• **WORK REQUEST**: Among the entries, which lines carry the string "grey"? Copy each of them.

• **ENTRIES SHOWN**:
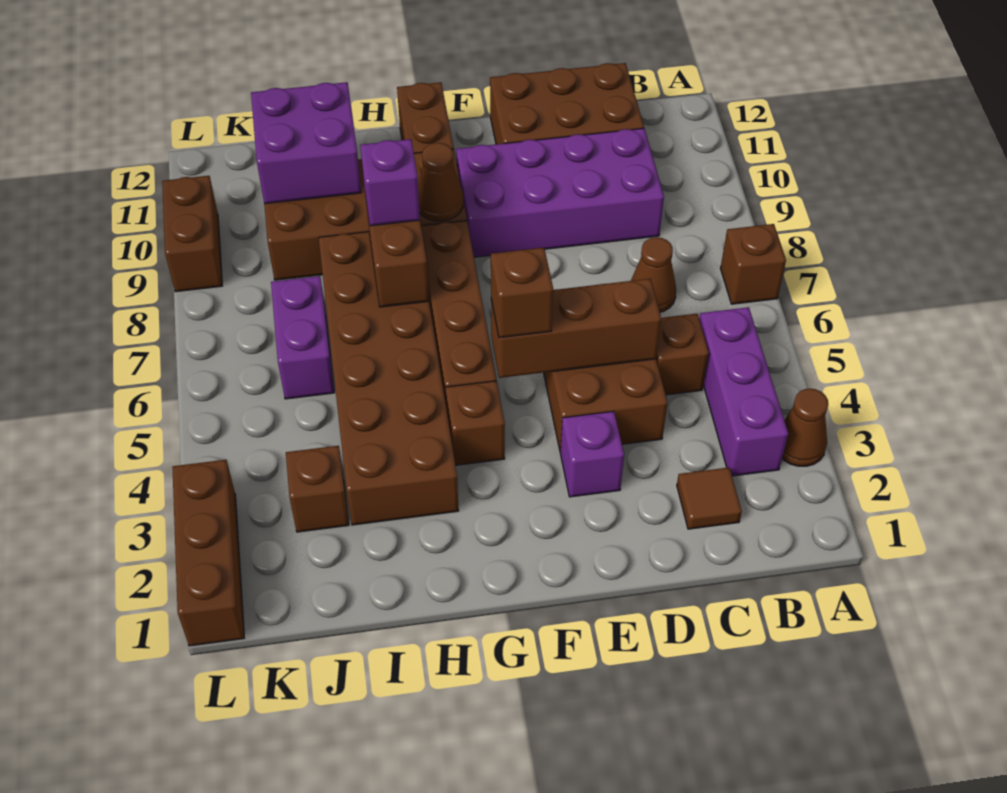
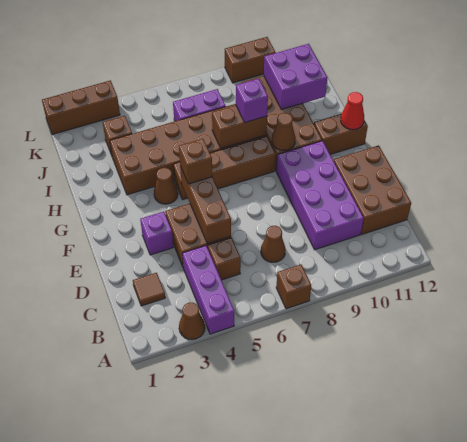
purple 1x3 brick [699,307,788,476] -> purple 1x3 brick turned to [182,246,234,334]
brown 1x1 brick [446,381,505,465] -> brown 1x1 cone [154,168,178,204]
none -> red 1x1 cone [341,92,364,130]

* * *

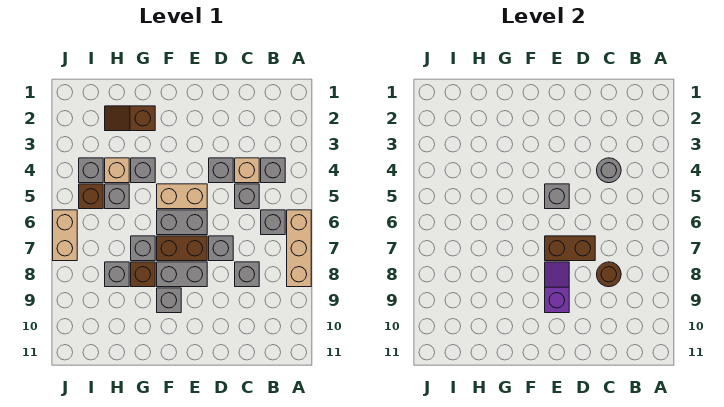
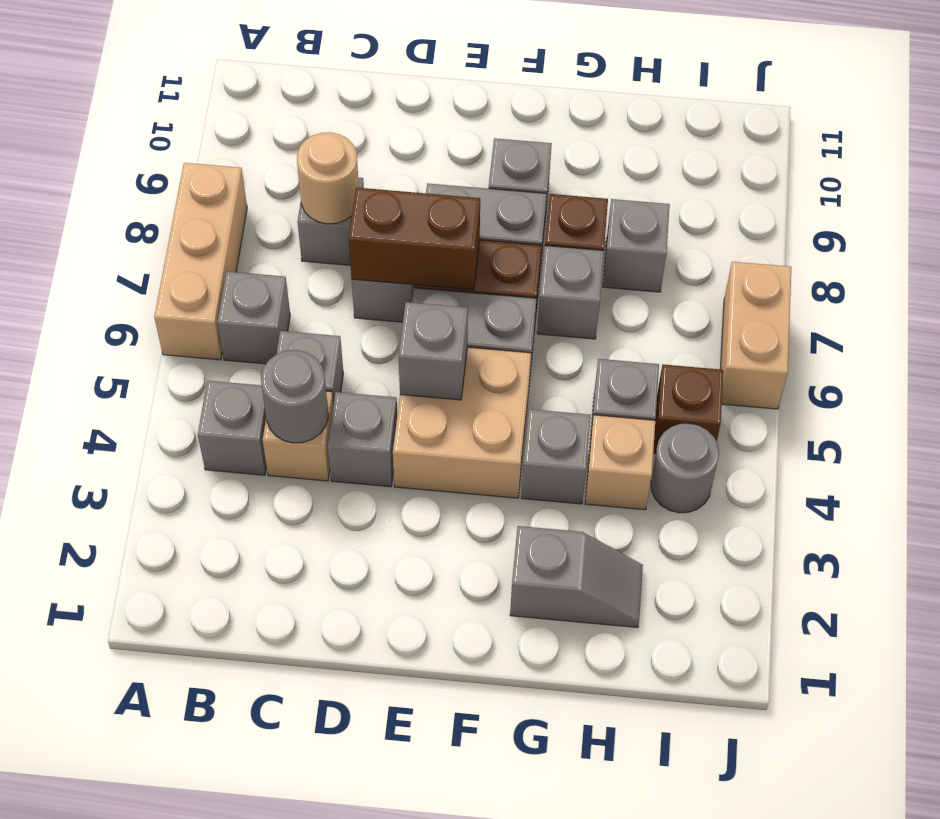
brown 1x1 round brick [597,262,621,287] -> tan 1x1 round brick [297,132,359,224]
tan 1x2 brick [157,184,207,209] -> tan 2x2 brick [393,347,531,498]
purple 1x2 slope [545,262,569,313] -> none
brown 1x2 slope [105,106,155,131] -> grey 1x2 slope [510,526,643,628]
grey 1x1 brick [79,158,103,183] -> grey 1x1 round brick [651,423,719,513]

• **RESPONSE**:
brown 1x2 slope [105,106,155,131] -> grey 1x2 slope [510,526,643,628]
grey 1x1 brick [79,158,103,183] -> grey 1x1 round brick [651,423,719,513]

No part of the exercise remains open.